**EXERCISE PROMPT**: Print all of the records. Exclude the images.

Pixel coordinate object listings

------------------------------------------------

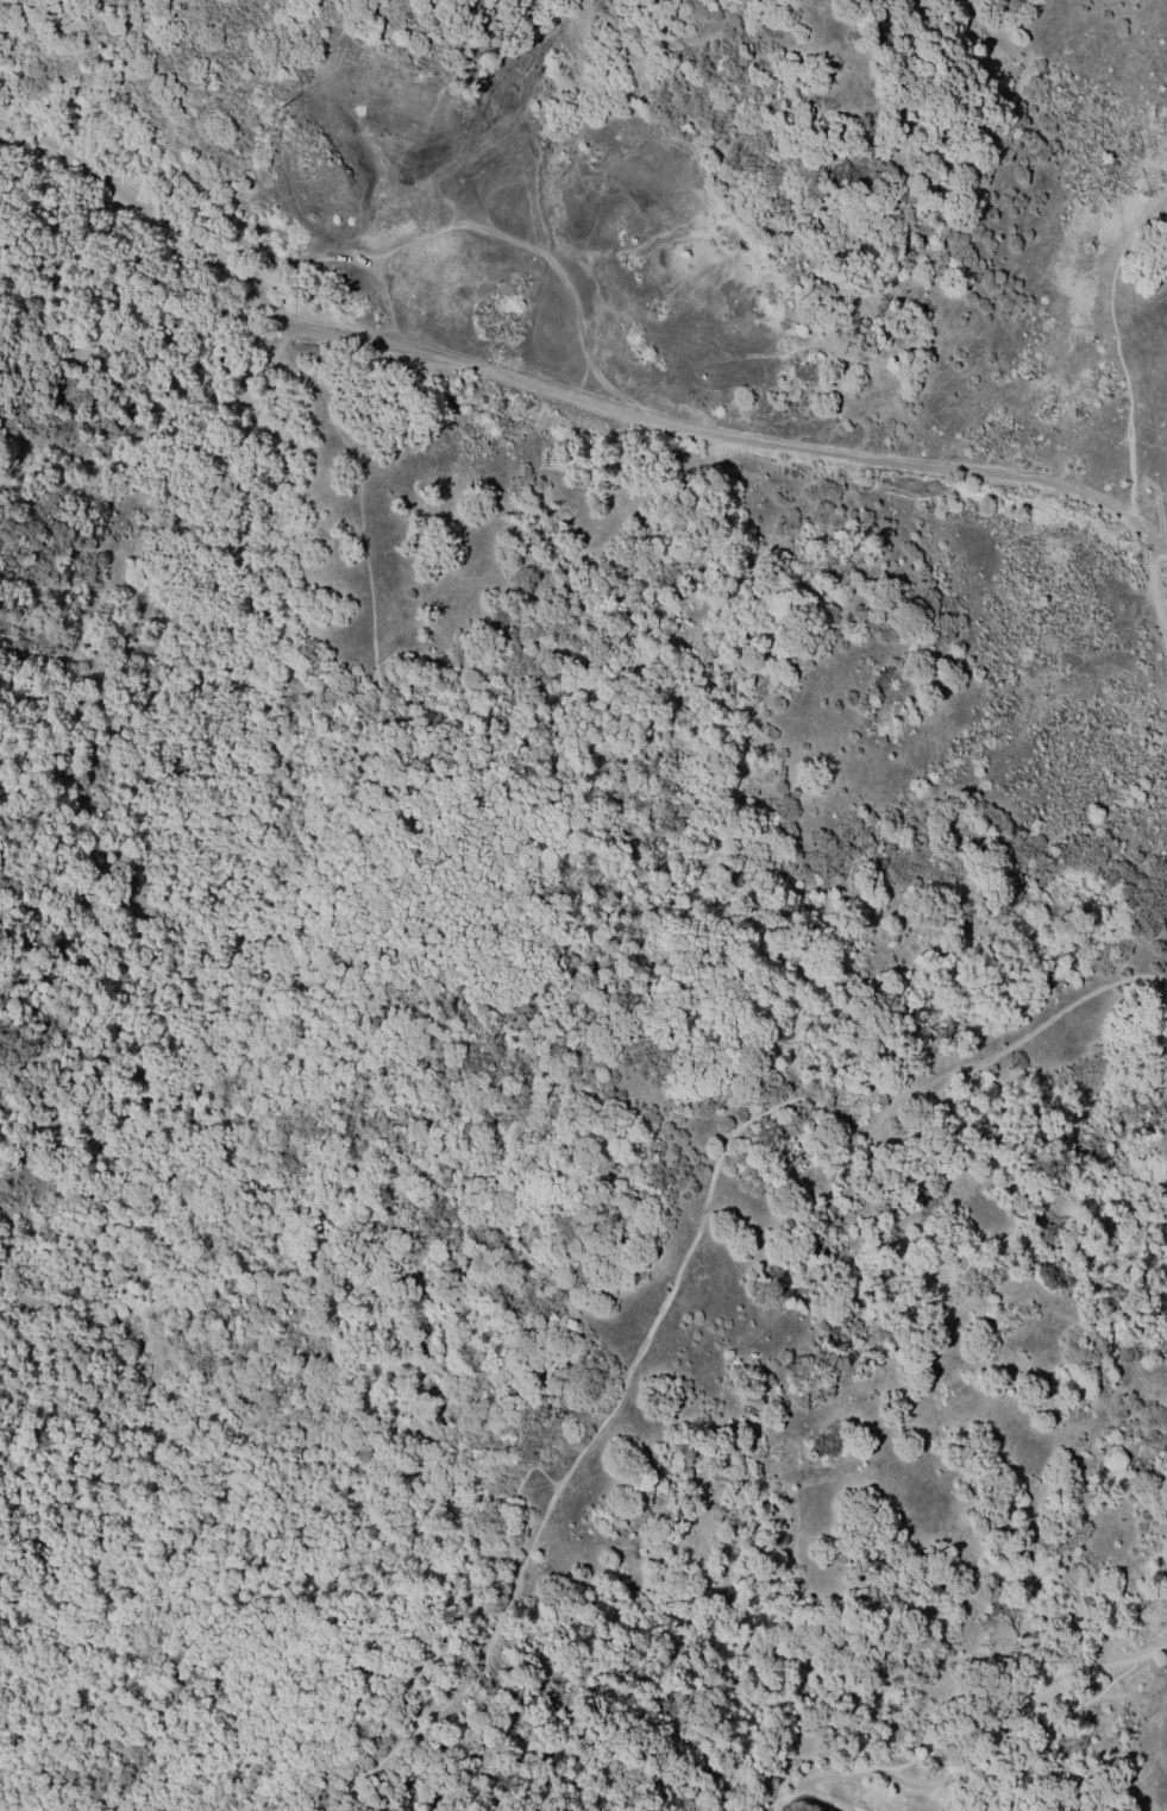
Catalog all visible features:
road: (512, 242)
road: (306, 258)
road: (1115, 345)
road: (557, 400)
road: (1155, 599)
road: (241, 888)
road: (405, 980)
road: (677, 1278)
road: (60, 1352)
road: (29, 1482)
road: (48, 1568)
road: (1068, 1716)
road: (940, 1752)
road: (933, 1781)
dam: (883, 1795)
road: (776, 1796)

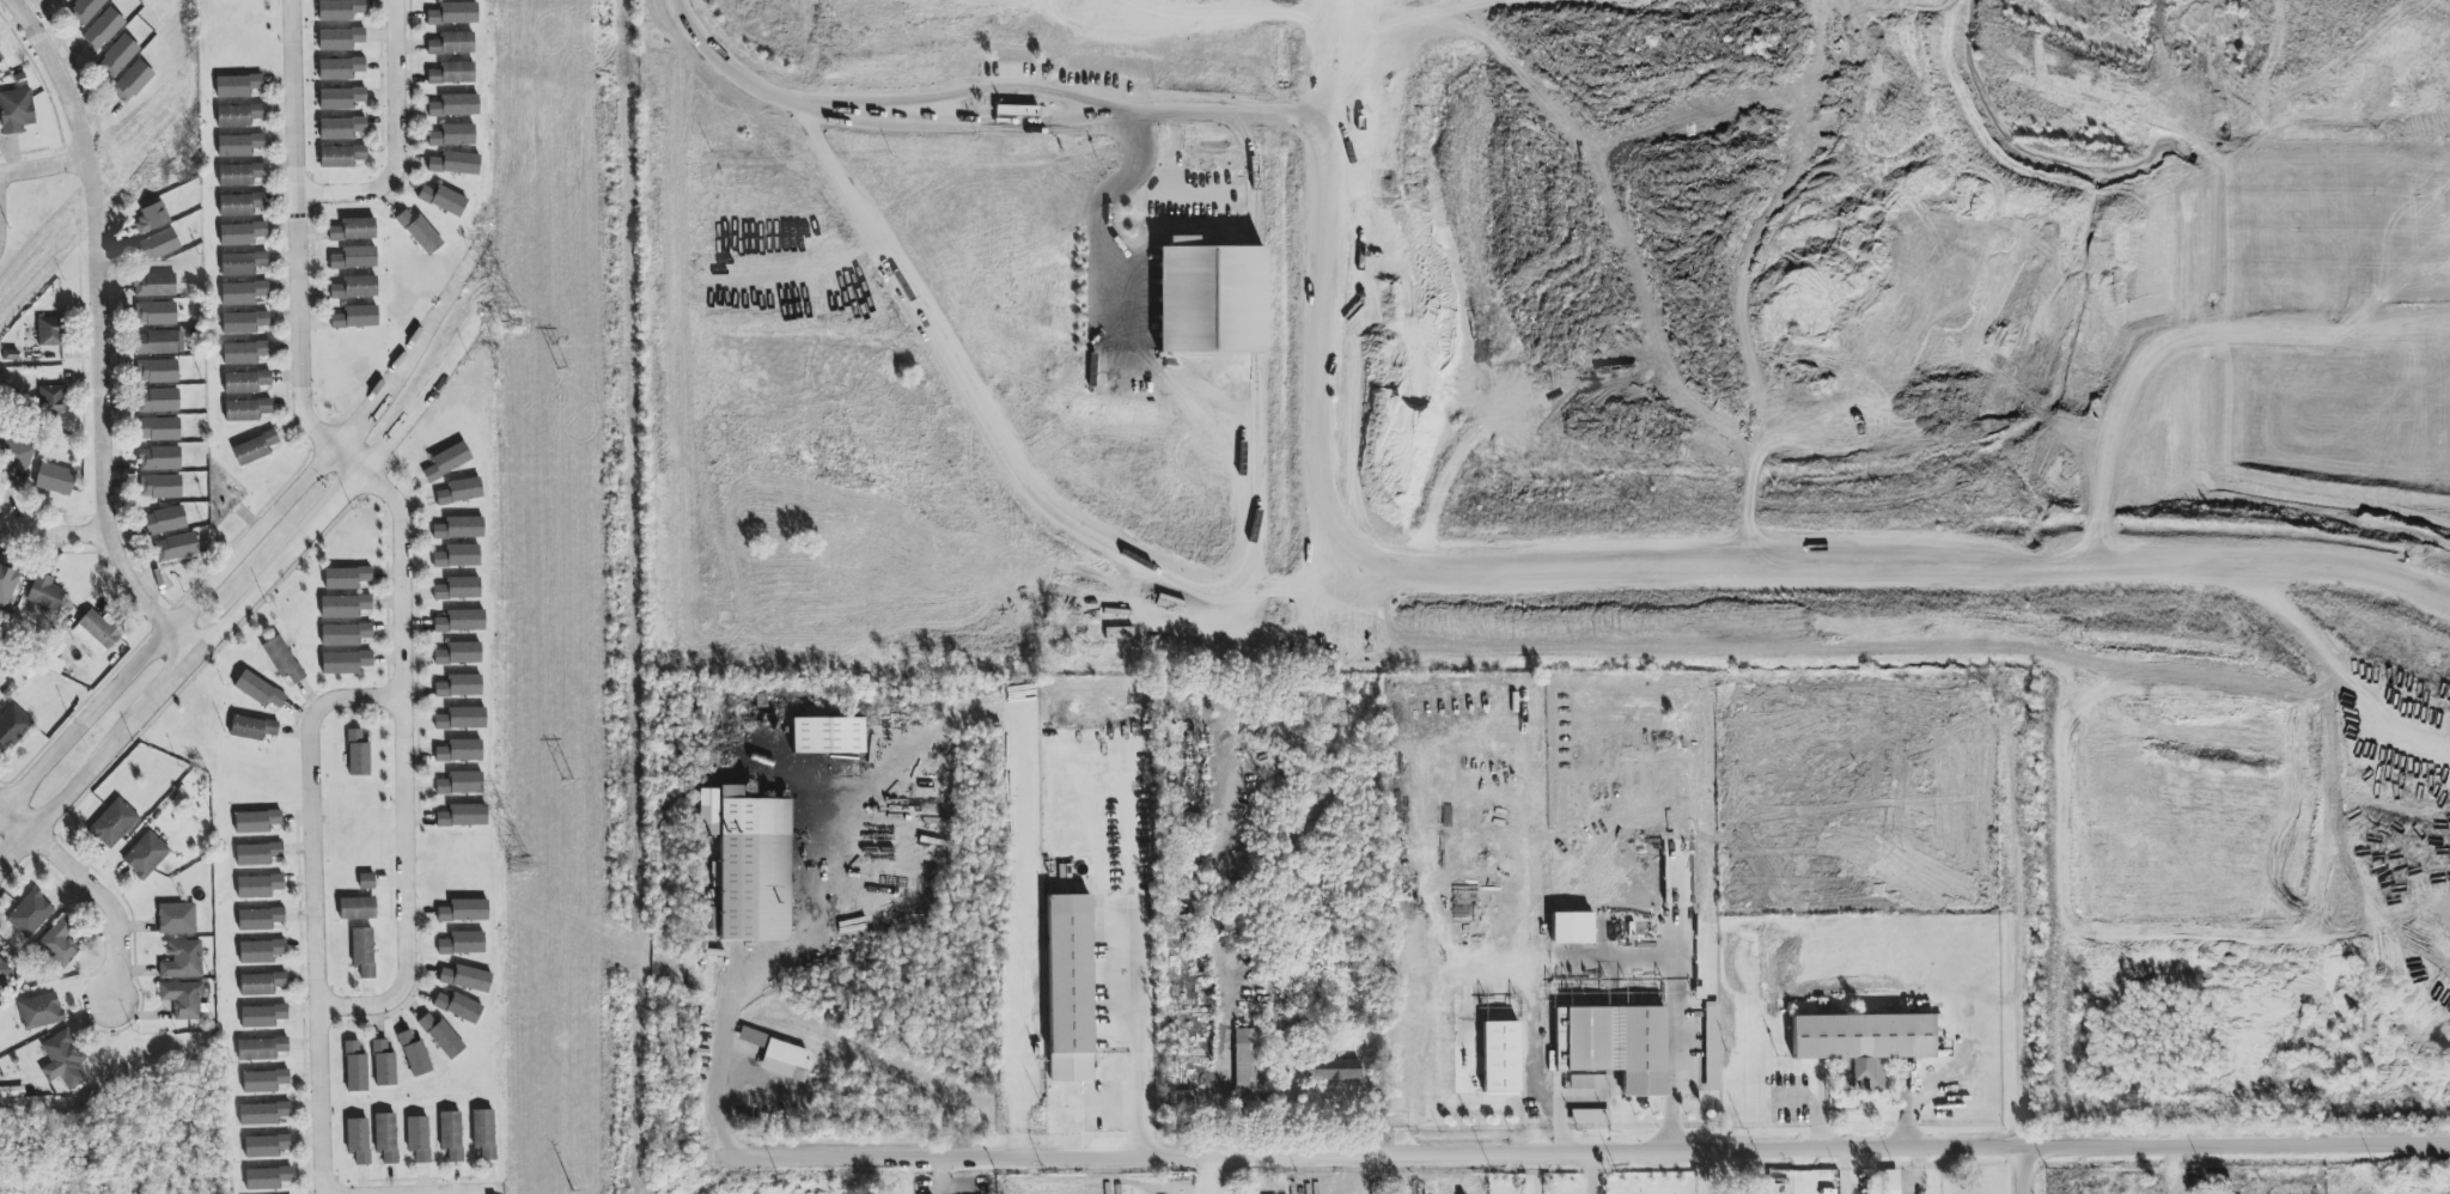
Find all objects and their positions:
building: (85, 10)
building: (339, 10)
building: (453, 14)
building: (103, 30)
building: (339, 39)
building: (452, 44)
building: (117, 57)
building: (0, 58)
building: (339, 69)
road: (59, 74)
building: (452, 74)
building: (132, 81)
building: (237, 86)
road: (1003, 87)
road: (769, 88)
building: (340, 98)
building: (454, 106)
road: (1203, 110)
building: (16, 111)
building: (238, 115)
building: (340, 128)
road: (1001, 129)
building: (453, 135)
road: (394, 137)
building: (239, 145)
building: (341, 157)
building: (455, 164)
road: (44, 169)
building: (240, 174)
building: (442, 200)
building: (241, 204)
building: (152, 218)
building: (353, 230)
building: (419, 232)
building: (241, 234)
building: (155, 246)
building: (354, 258)
building: (242, 264)
building: (154, 285)
building: (355, 288)
building: (243, 293)
building: (1209, 298)
landfill: (1881, 298)
building: (157, 314)
building: (355, 317)
building: (244, 323)
power tower: (514, 323)
building: (50, 332)
building: (157, 343)
road: (411, 346)
building: (244, 352)
building: (157, 372)
building: (246, 382)
road: (424, 393)
building: (53, 400)
building: (159, 401)
building: (246, 410)
road: (102, 421)
building: (158, 429)
building: (254, 448)
building: (19, 456)
building: (159, 459)
building: (447, 461)
building: (55, 479)
building: (159, 487)
building: (460, 491)
road: (400, 519)
building: (164, 521)
building: (459, 528)
road: (51, 535)
building: (177, 547)
building: (457, 556)
road: (276, 564)
road: (1170, 574)
building: (346, 578)
building: (7, 585)
building: (458, 589)
building: (45, 593)
building: (345, 606)
building: (460, 621)
road: (165, 629)
building: (96, 633)
building: (344, 635)
building: (459, 654)
building: (283, 661)
building: (345, 663)
road: (168, 682)
building: (459, 686)
building: (258, 690)
building: (462, 719)
building: (12, 727)
building: (252, 728)
building: (827, 736)
building: (460, 751)
building: (357, 754)
road: (86, 771)
building: (460, 783)
building: (748, 791)
building: (463, 816)
road: (14, 817)
building: (256, 822)
building: (113, 823)
road: (14, 848)
building: (145, 855)
building: (749, 863)
power tower: (523, 864)
road: (1032, 877)
building: (366, 881)
building: (258, 886)
road: (109, 904)
road: (313, 906)
building: (357, 909)
road: (2030, 910)
building: (463, 911)
building: (29, 914)
building: (177, 919)
building: (259, 919)
building: (1571, 928)
building: (58, 943)
building: (462, 943)
building: (260, 951)
building: (363, 952)
building: (182, 960)
building: (4, 973)
building: (466, 979)
building: (261, 984)
building: (1069, 988)
building: (183, 999)
building: (458, 1007)
building: (40, 1011)
building: (262, 1016)
building: (1108, 1034)
building: (441, 1036)
building: (751, 1037)
building: (1038, 1039)
building: (1862, 1044)
building: (1614, 1045)
building: (1712, 1047)
building: (261, 1049)
road: (1140, 1049)
building: (414, 1054)
building: (785, 1060)
building: (1497, 1060)
building: (63, 1061)
building: (384, 1064)
building: (1249, 1065)
building: (355, 1068)
building: (1330, 1068)
road: (1673, 1079)
building: (263, 1081)
building: (1589, 1082)
road: (1143, 1113)
building: (263, 1114)
building: (1590, 1117)
building: (484, 1133)
building: (451, 1135)
building: (386, 1137)
building: (418, 1138)
building: (358, 1140)
building: (266, 1146)
road: (1511, 1149)
road: (1592, 1171)
road: (1209, 1172)
building: (267, 1178)
building: (1889, 1182)
road: (2030, 1187)
road: (480, 1192)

------------------------------------------------

**RESULT BELOW**:
Catalog all visible features:
road: (512, 242)
road: (306, 258)
road: (1115, 345)
road: (557, 400)
road: (1155, 599)
road: (241, 888)
road: (405, 980)
road: (677, 1278)
road: (60, 1352)
road: (29, 1482)
road: (48, 1568)
road: (1068, 1716)
road: (940, 1752)
road: (933, 1781)
dam: (883, 1795)
road: (776, 1796)

Find all objects and their positions:
building: (85, 10)
building: (339, 10)
building: (453, 14)
building: (103, 30)
building: (339, 39)
building: (452, 44)
building: (117, 57)
building: (0, 58)
building: (339, 69)
road: (59, 74)
building: (452, 74)
building: (132, 81)
building: (237, 86)
road: (1003, 87)
road: (769, 88)
building: (340, 98)
building: (454, 106)
road: (1203, 110)
building: (16, 111)
building: (238, 115)
building: (340, 128)
road: (1001, 129)
building: (453, 135)
road: (394, 137)
building: (239, 145)
building: (341, 157)
building: (455, 164)
road: (44, 169)
building: (240, 174)
building: (442, 200)
building: (241, 204)
building: (152, 218)
building: (353, 230)
building: (419, 232)
building: (241, 234)
building: (155, 246)
building: (354, 258)
building: (242, 264)
building: (154, 285)
building: (355, 288)
building: (243, 293)
building: (1209, 298)
landfill: (1881, 298)
building: (157, 314)
building: (355, 317)
building: (244, 323)
power tower: (514, 323)
building: (50, 332)
building: (157, 343)
road: (411, 346)
building: (244, 352)
building: (157, 372)
building: (246, 382)
road: (424, 393)
building: (53, 400)
building: (159, 401)
building: (246, 410)
road: (102, 421)
building: (158, 429)
building: (254, 448)
building: (19, 456)
building: (159, 459)
building: (447, 461)
building: (55, 479)
building: (159, 487)
building: (460, 491)
road: (400, 519)
building: (164, 521)
building: (459, 528)
road: (51, 535)
building: (177, 547)
building: (457, 556)
road: (276, 564)
road: (1170, 574)
building: (346, 578)
building: (7, 585)
building: (458, 589)
building: (45, 593)
building: (345, 606)
building: (460, 621)
road: (165, 629)
building: (96, 633)
building: (344, 635)
building: (459, 654)
building: (283, 661)
building: (345, 663)
road: (168, 682)
building: (459, 686)
building: (258, 690)
building: (462, 719)
building: (12, 727)
building: (252, 728)
building: (827, 736)
building: (460, 751)
building: (357, 754)
road: (86, 771)
building: (460, 783)
building: (748, 791)
building: (463, 816)
road: (14, 817)
building: (256, 822)
building: (113, 823)
road: (14, 848)
building: (145, 855)
building: (749, 863)
power tower: (523, 864)
road: (1032, 877)
building: (366, 881)
building: (258, 886)
road: (109, 904)
road: (313, 906)
building: (357, 909)
road: (2030, 910)
building: (463, 911)
building: (29, 914)
building: (177, 919)
building: (259, 919)
building: (1571, 928)
building: (58, 943)
building: (462, 943)
building: (260, 951)
building: (363, 952)
building: (182, 960)
building: (4, 973)
building: (466, 979)
building: (261, 984)
building: (1069, 988)
building: (183, 999)
building: (458, 1007)
building: (40, 1011)
building: (262, 1016)
building: (1108, 1034)
building: (441, 1036)
building: (751, 1037)
building: (1038, 1039)
building: (1862, 1044)
building: (1614, 1045)
building: (1712, 1047)
building: (261, 1049)
road: (1140, 1049)
building: (414, 1054)
building: (785, 1060)
building: (1497, 1060)
building: (63, 1061)
building: (384, 1064)
building: (1249, 1065)
building: (355, 1068)
building: (1330, 1068)
road: (1673, 1079)
building: (263, 1081)
building: (1589, 1082)
road: (1143, 1113)
building: (263, 1114)
building: (1590, 1117)
building: (484, 1133)
building: (451, 1135)
building: (386, 1137)
building: (418, 1138)
building: (358, 1140)
building: (266, 1146)
road: (1511, 1149)
road: (1592, 1171)
road: (1209, 1172)
building: (267, 1178)
building: (1889, 1182)
road: (2030, 1187)
road: (480, 1192)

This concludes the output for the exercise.